■ Assigned task ■
Every line below that holds the string "diode" should be copied out.

↓

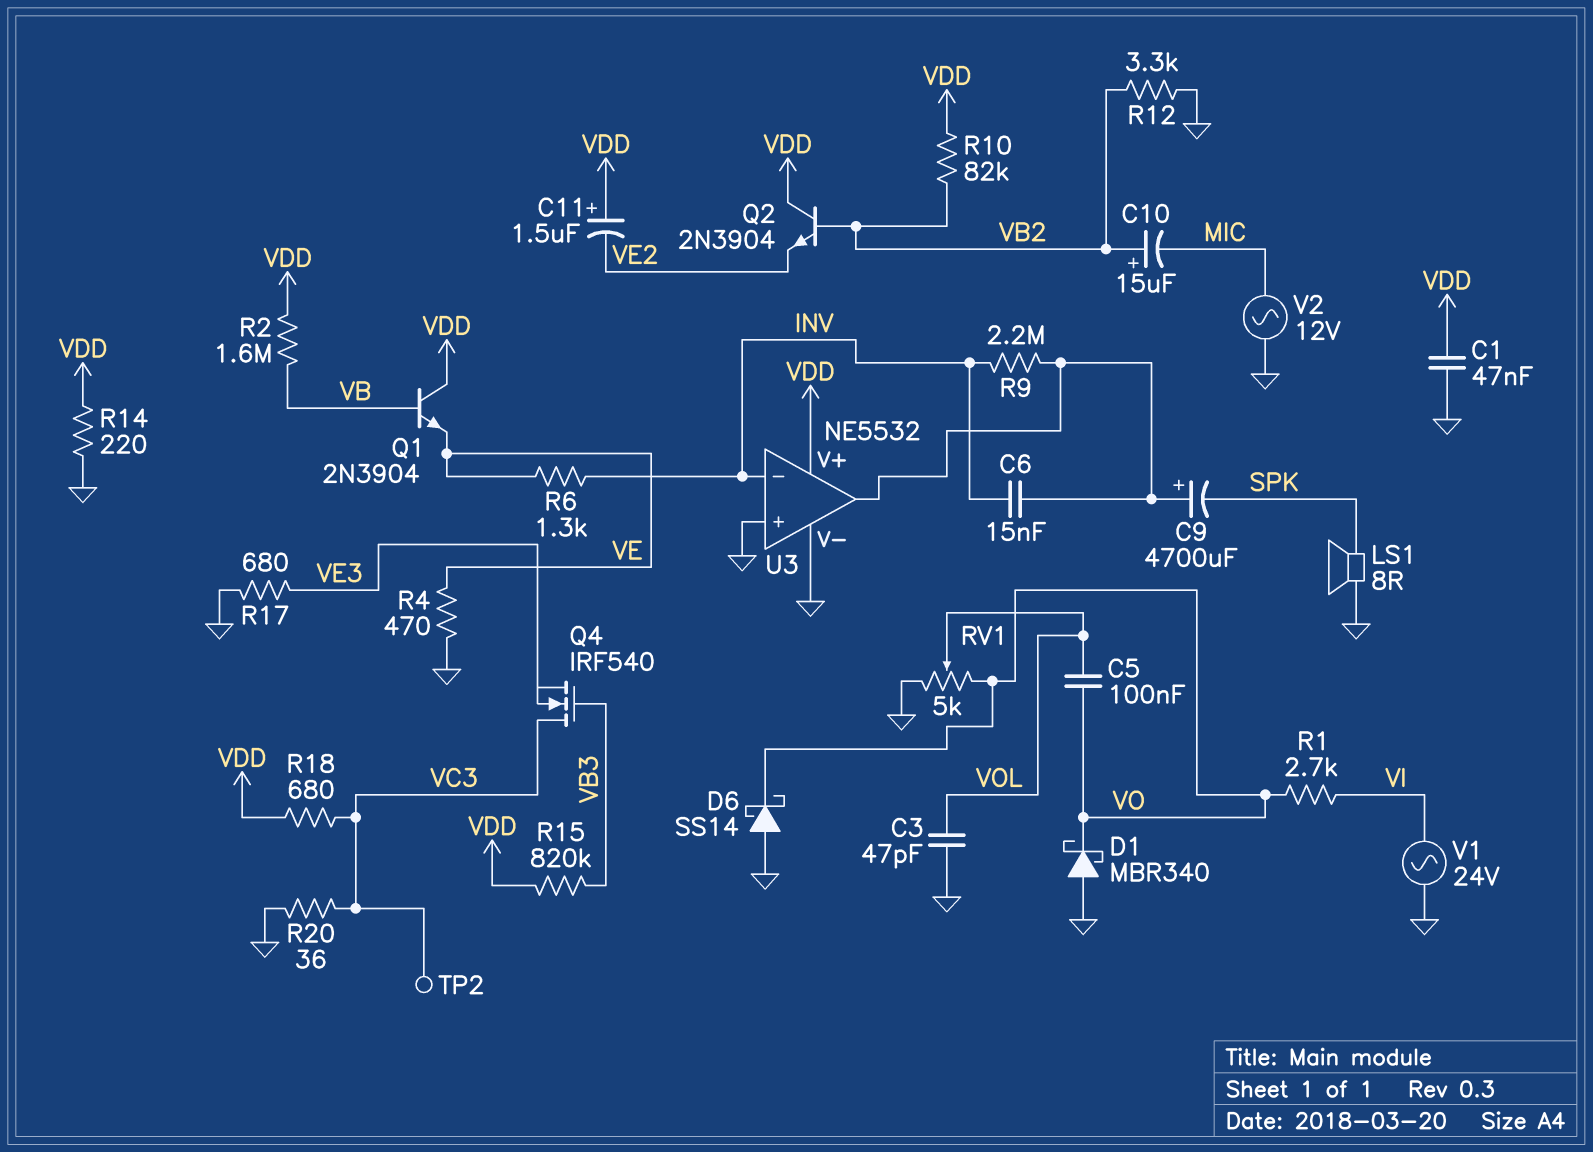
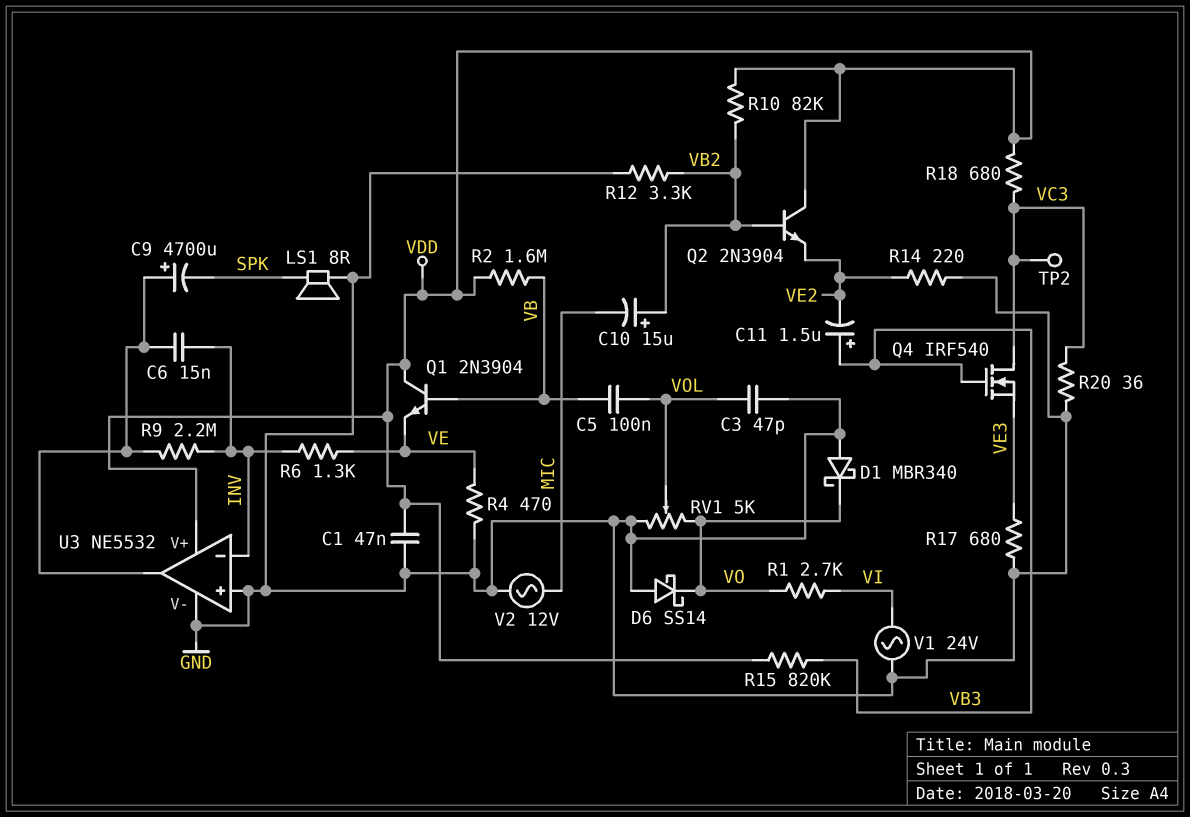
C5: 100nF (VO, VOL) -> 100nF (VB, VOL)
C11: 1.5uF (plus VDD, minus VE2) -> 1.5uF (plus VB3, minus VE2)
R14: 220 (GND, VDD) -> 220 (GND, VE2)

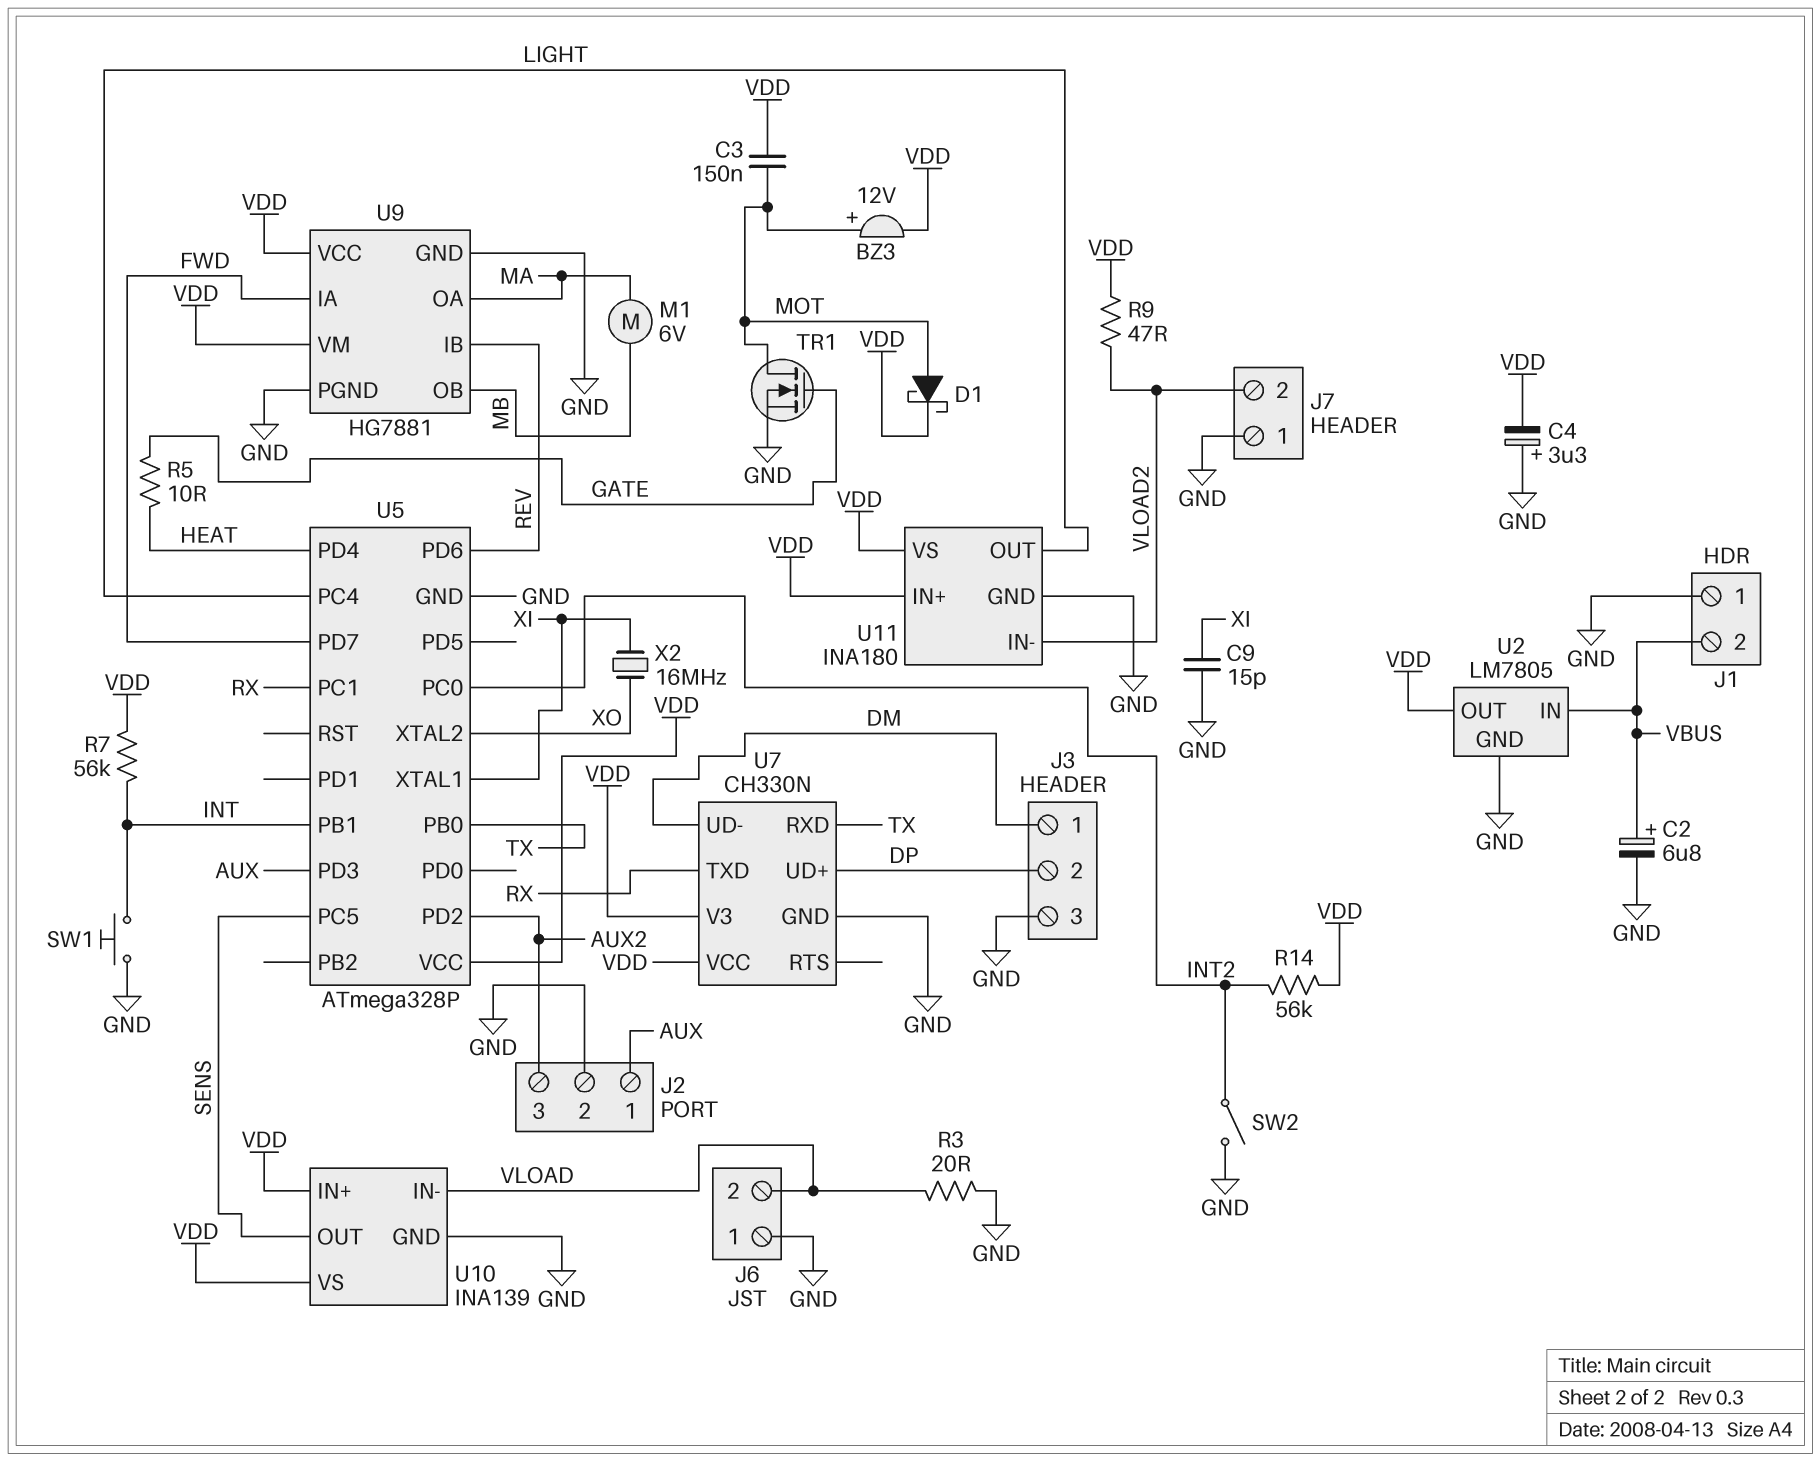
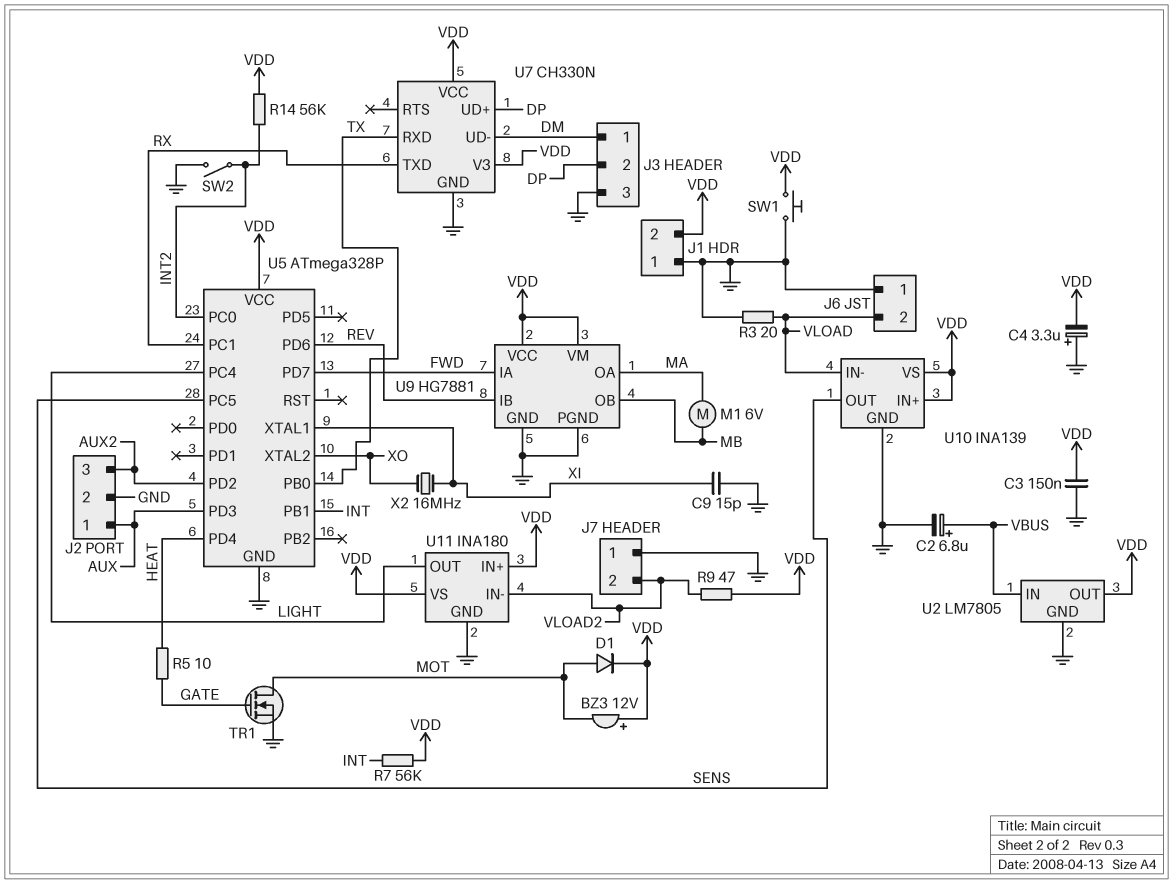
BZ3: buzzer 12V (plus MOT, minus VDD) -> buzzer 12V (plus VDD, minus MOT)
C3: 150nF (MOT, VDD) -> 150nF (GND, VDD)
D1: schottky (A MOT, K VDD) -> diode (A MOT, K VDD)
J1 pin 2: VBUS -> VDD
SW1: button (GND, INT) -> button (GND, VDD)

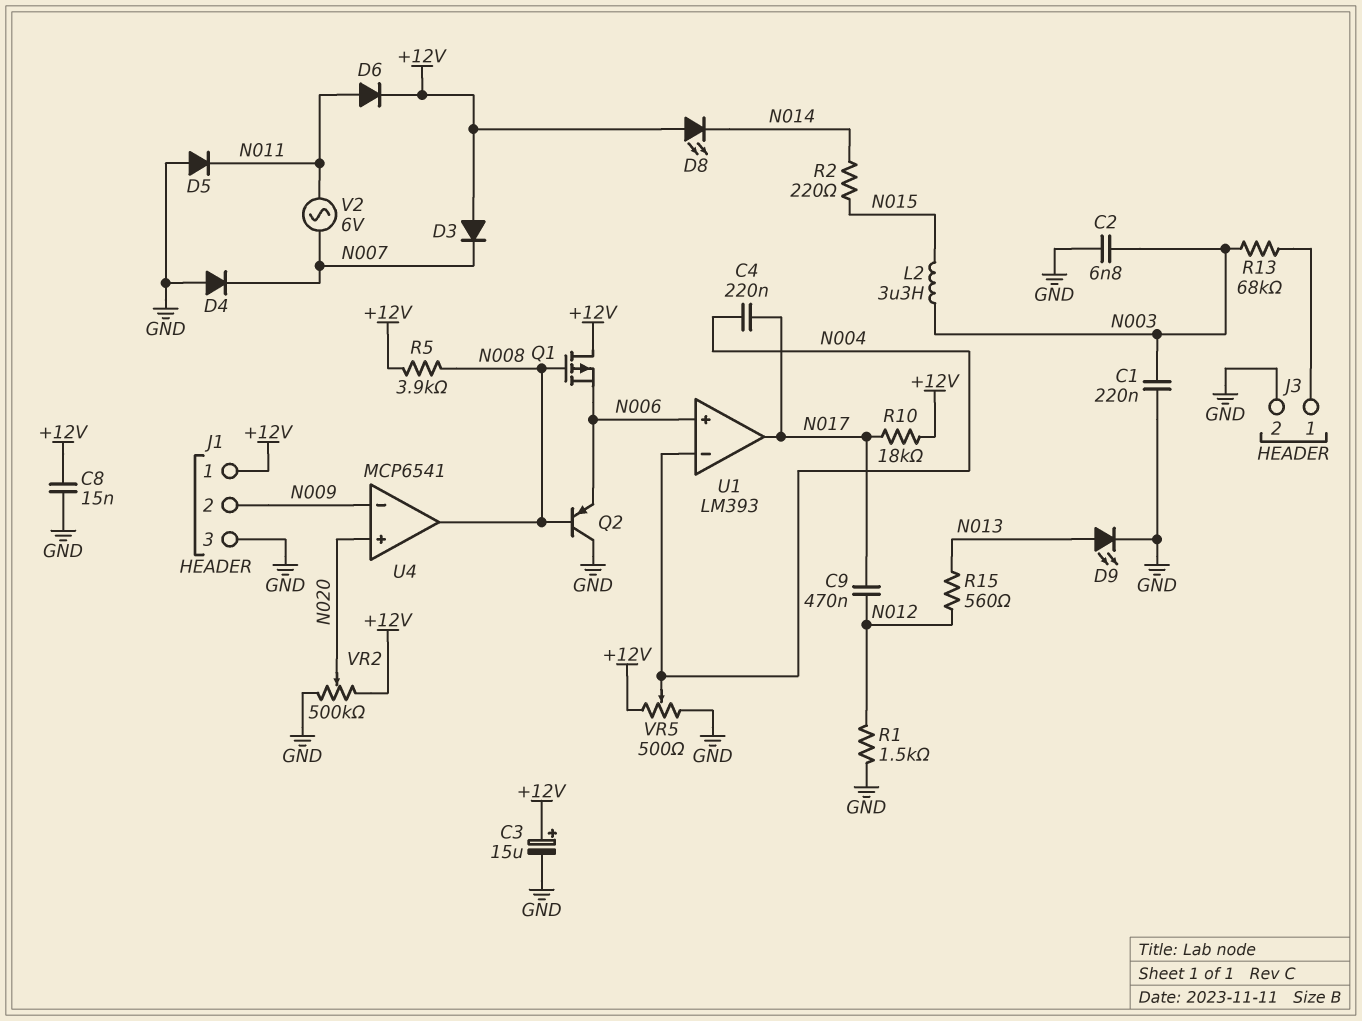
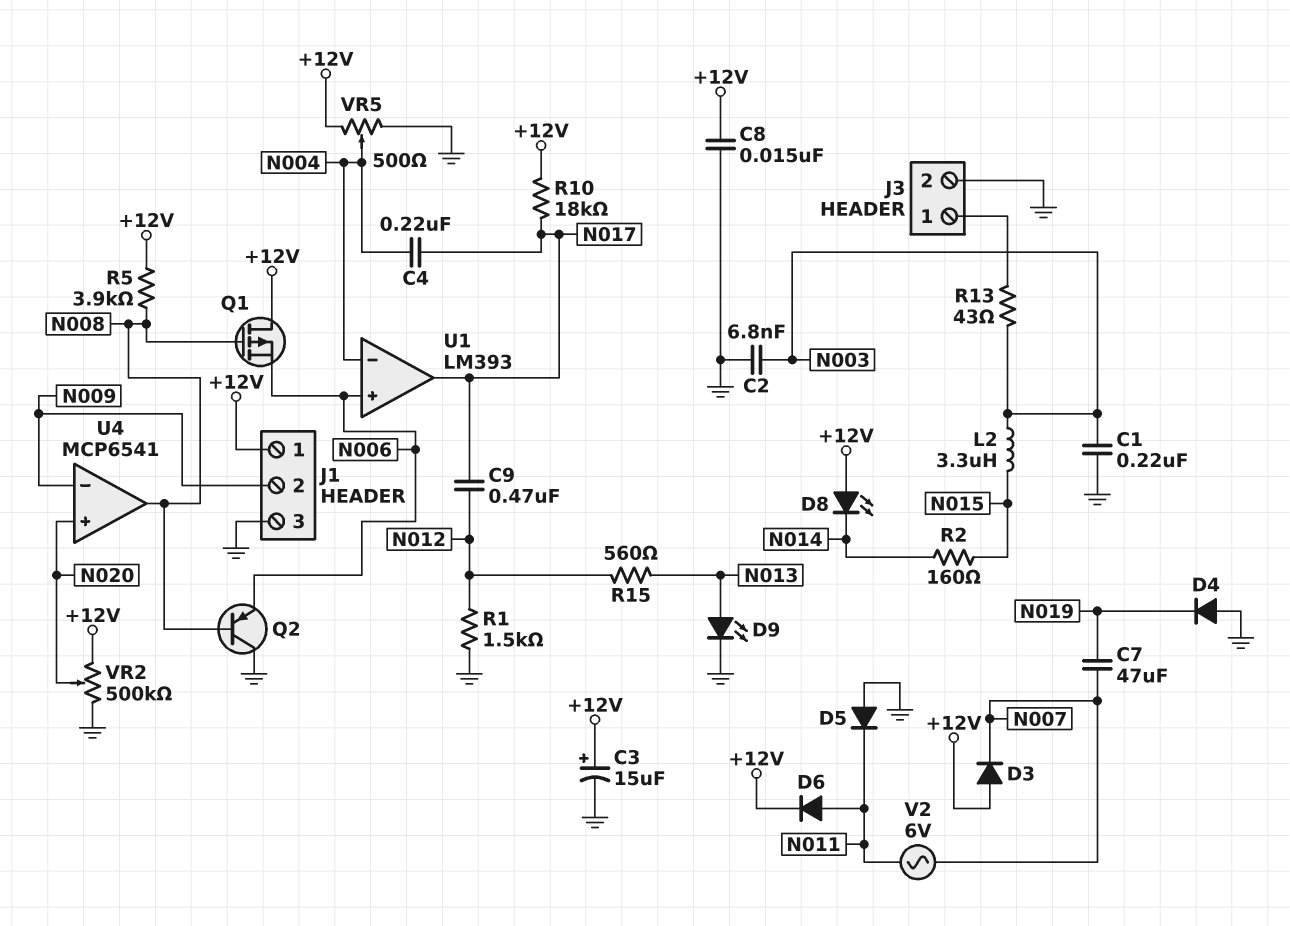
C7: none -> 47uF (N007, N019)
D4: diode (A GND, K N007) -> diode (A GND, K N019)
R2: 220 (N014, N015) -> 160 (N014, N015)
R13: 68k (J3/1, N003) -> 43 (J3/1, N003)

↑

■ Solution for this task ■
D1: schottky (A MOT, K VDD) -> diode (A MOT, K VDD)
D4: diode (A GND, K N007) -> diode (A GND, K N019)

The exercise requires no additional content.